(Stored records)
Start of Block
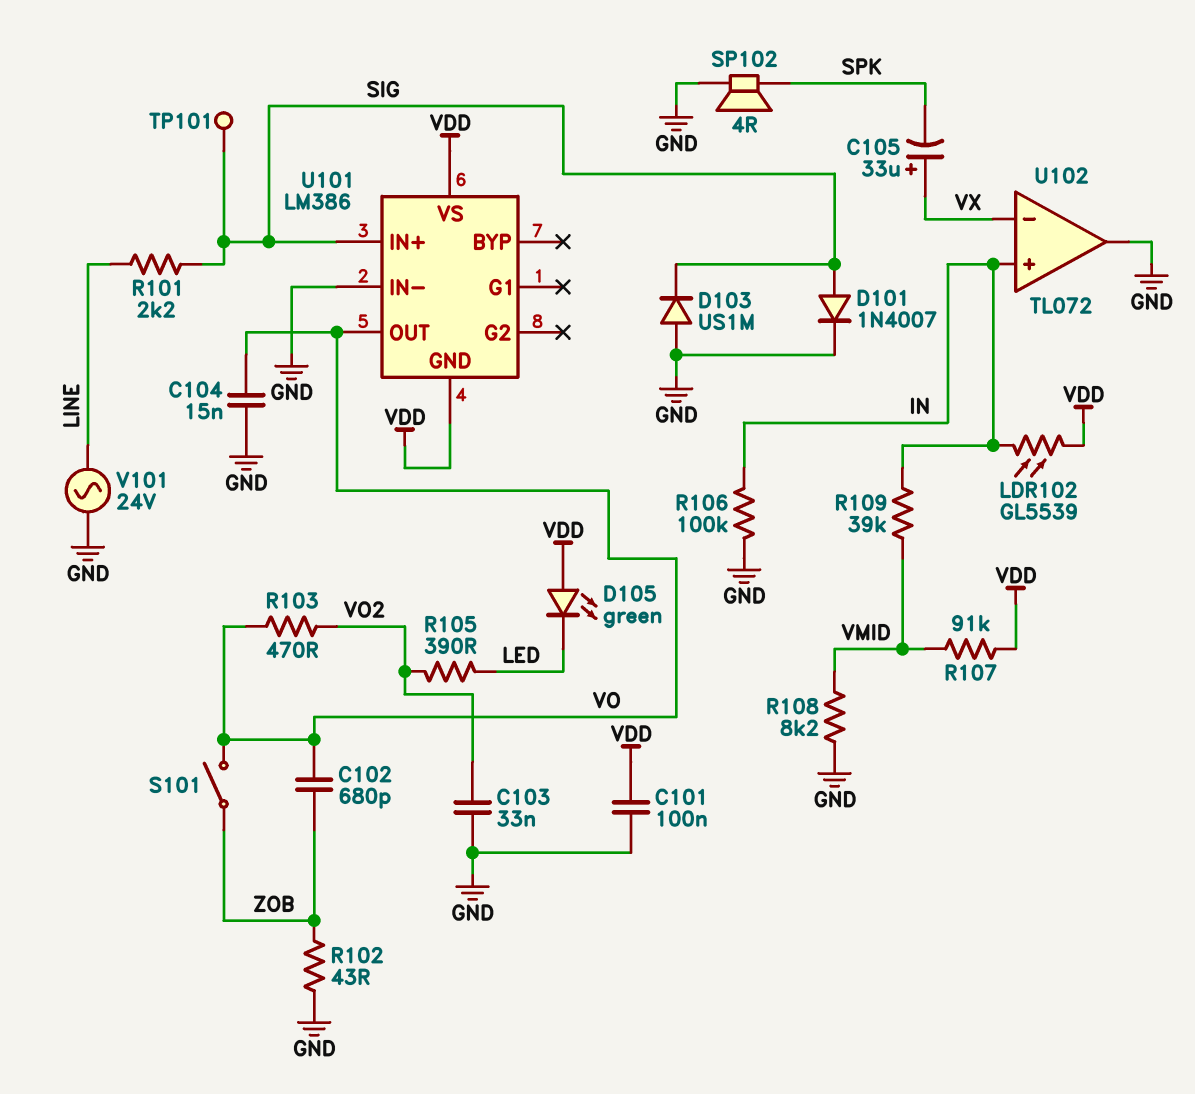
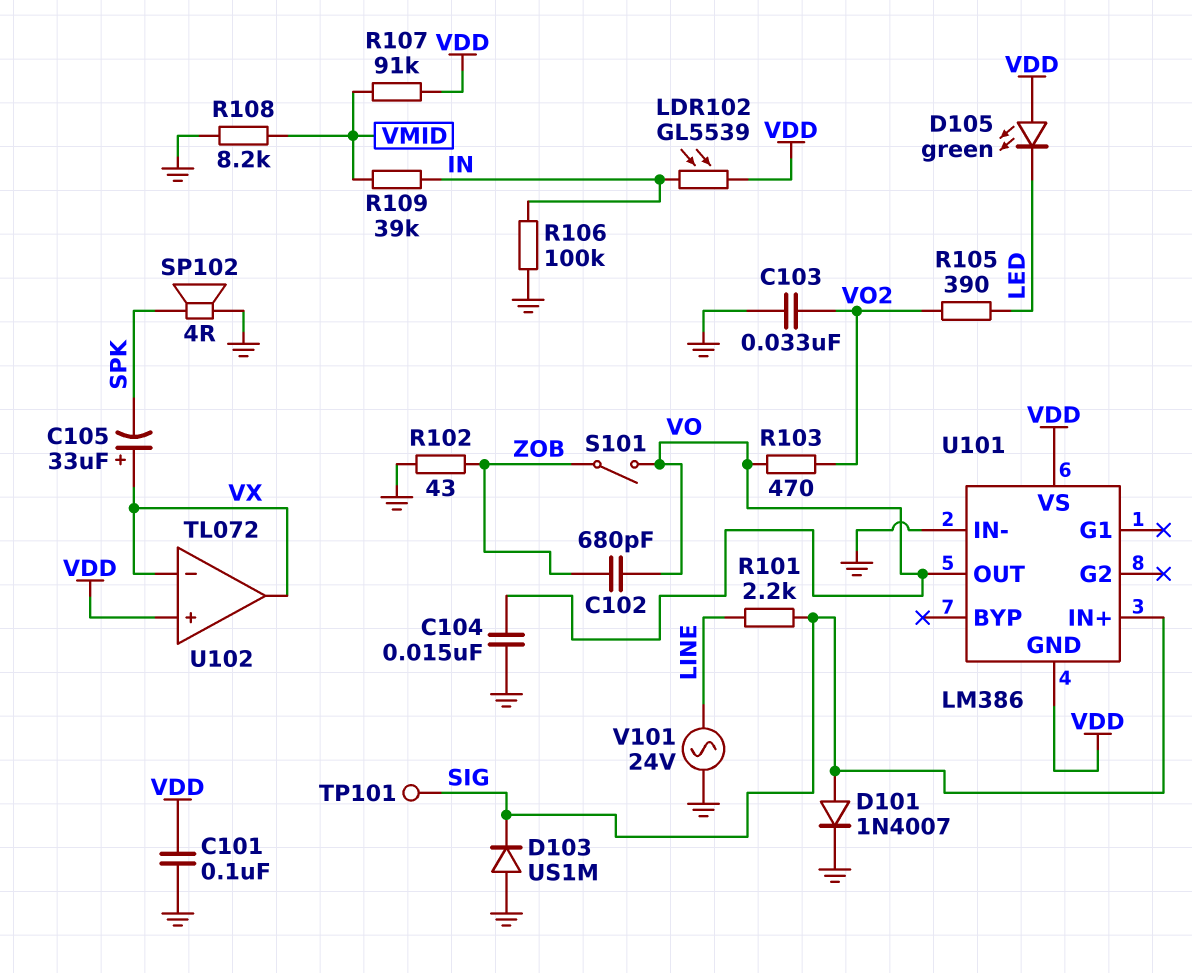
U102 pin in+: IN -> VDD
U102 pin out: GND -> VX

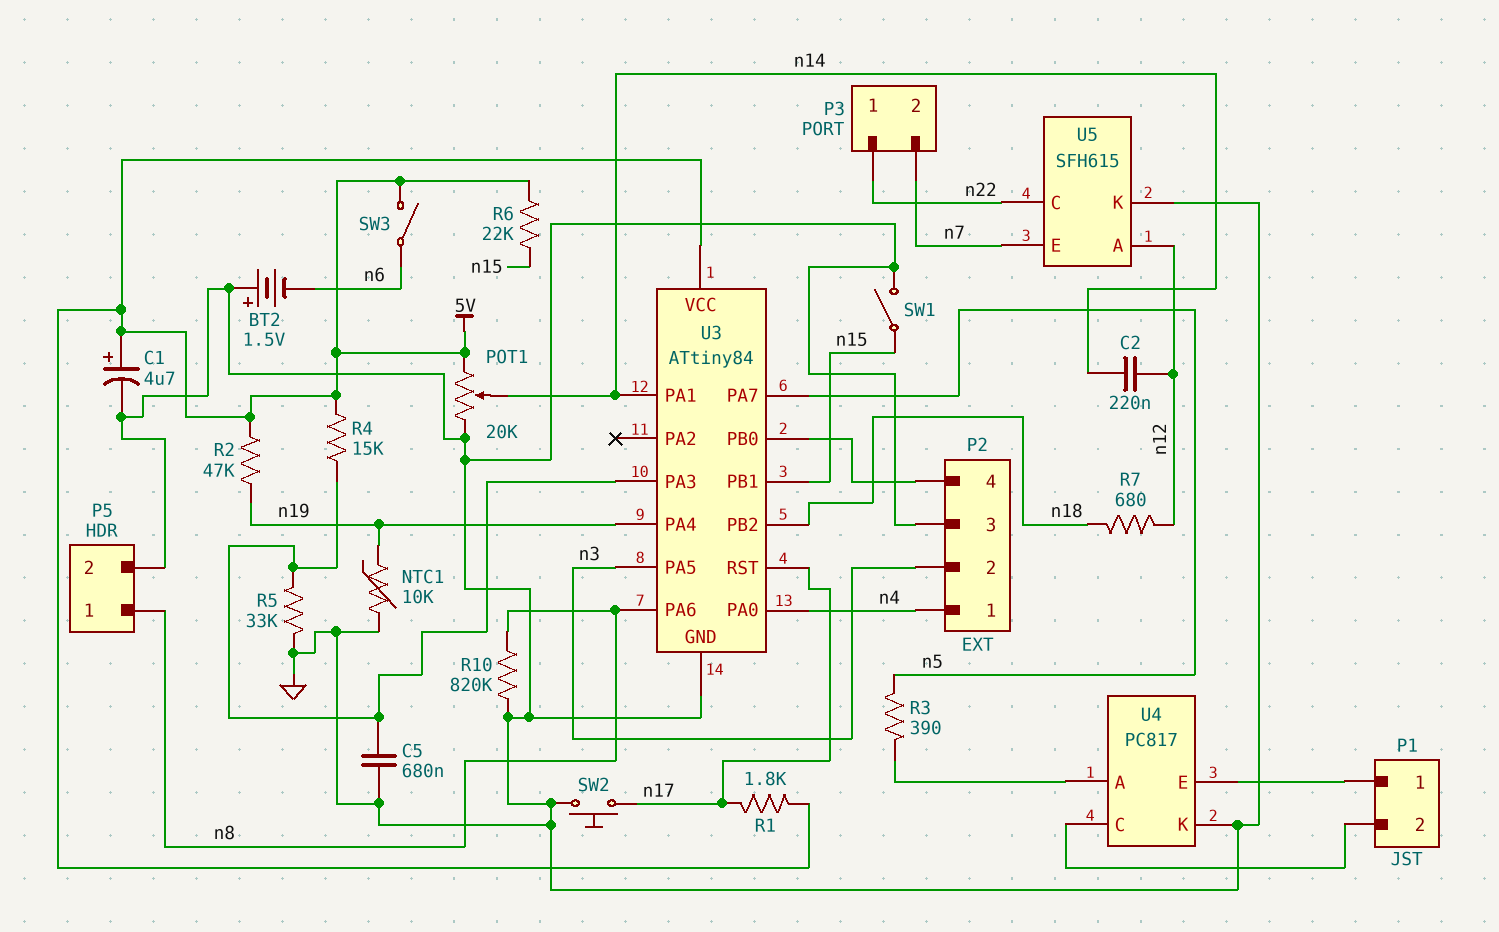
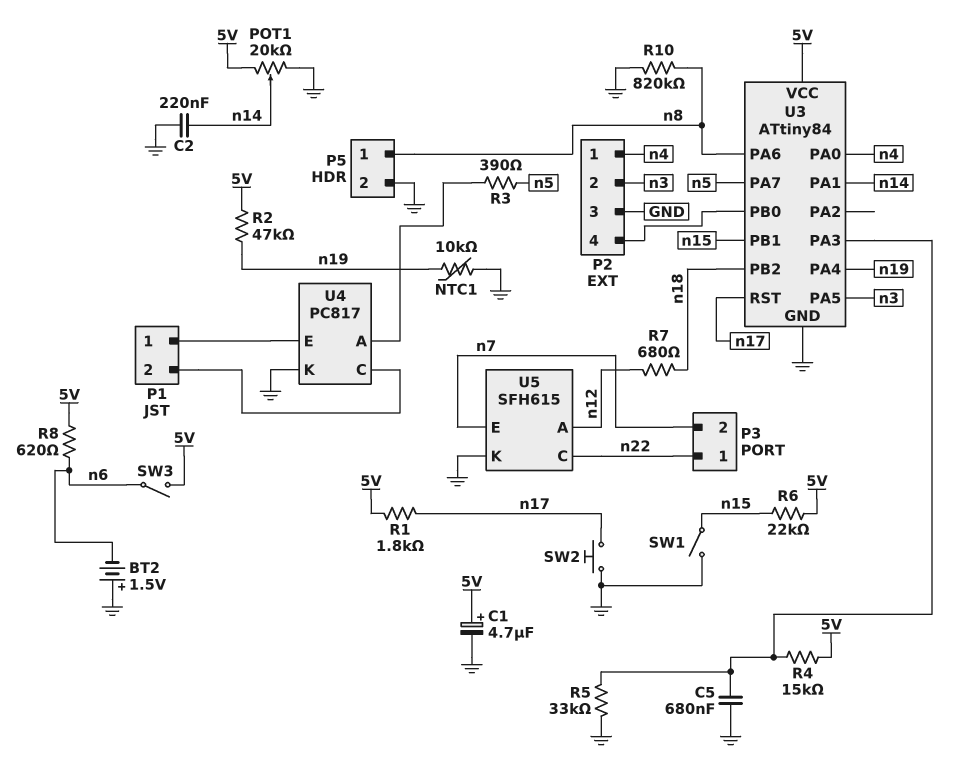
C2: 220nF (n12, n14) -> 220nF (GND, n14)
R8: none -> 620 (5V, n6)

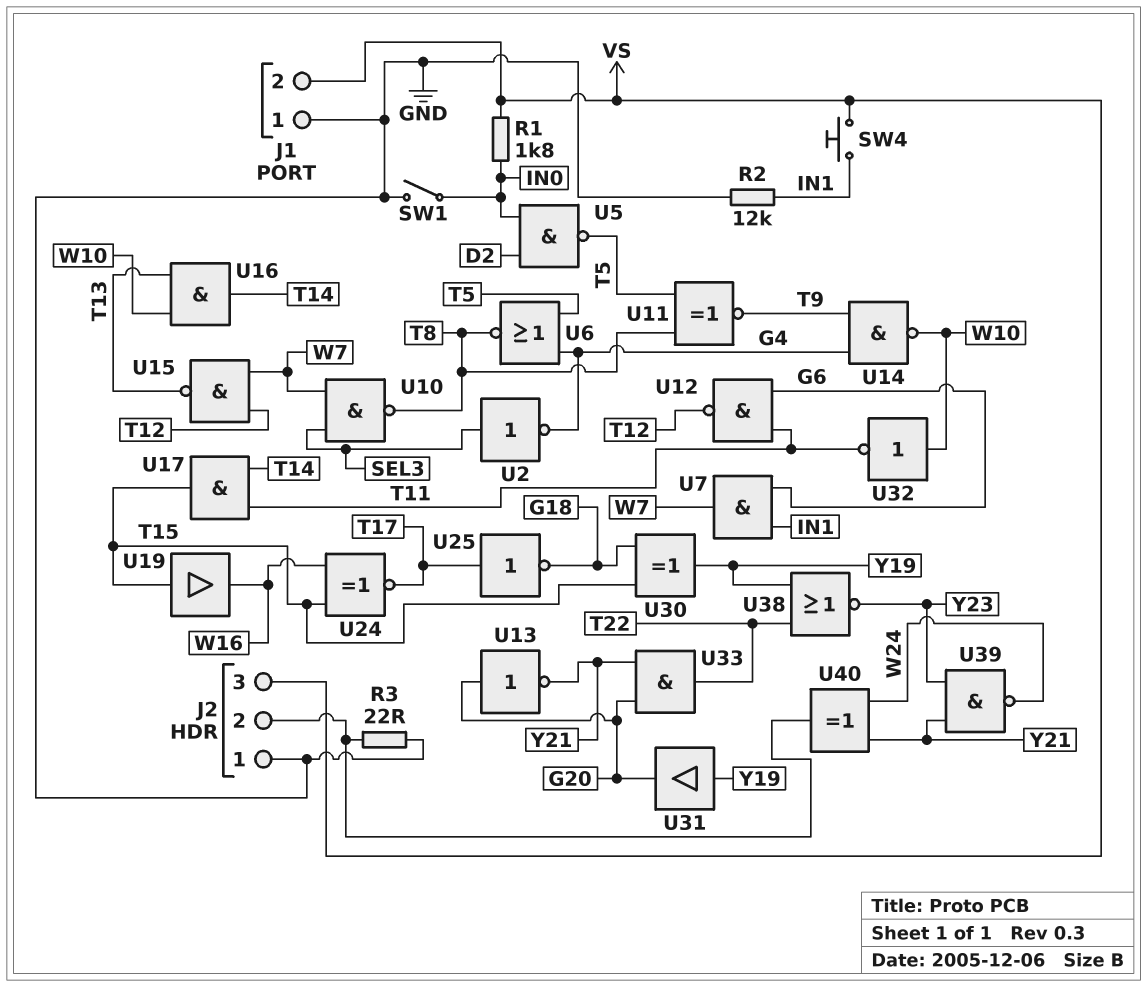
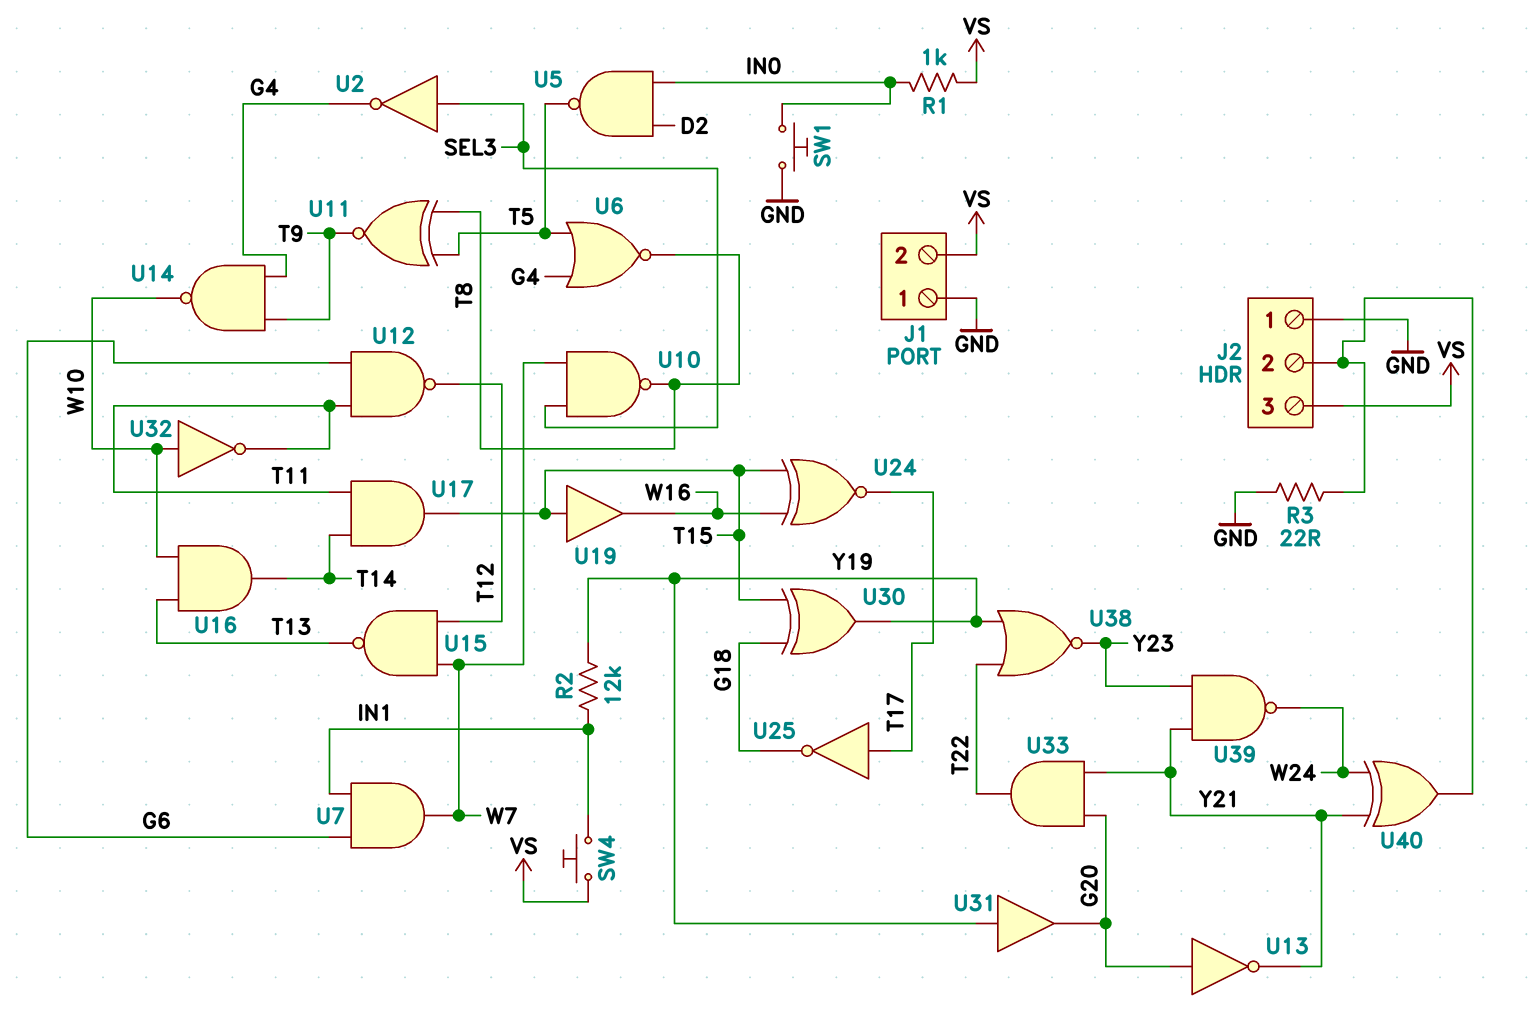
R1: 1.8k (IN0, VS) -> 1k (IN0, VS)
R2: 12k (GND, IN1) -> 12k (IN1, Y19)
SW1: switch (GND, IN0) -> button (GND, IN0)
End of Block
_Task to complete_
Starting with the line that contains "C2: 220nF (n12, n14) -> 220nF (GND, n14)", repeat each line exactly through the last line of the data above, and nothing more; the pictures stay out.

_Written solution_
C2: 220nF (n12, n14) -> 220nF (GND, n14)
R8: none -> 620 (5V, n6)

R1: 1.8k (IN0, VS) -> 1k (IN0, VS)
R2: 12k (GND, IN1) -> 12k (IN1, Y19)
SW1: switch (GND, IN0) -> button (GND, IN0)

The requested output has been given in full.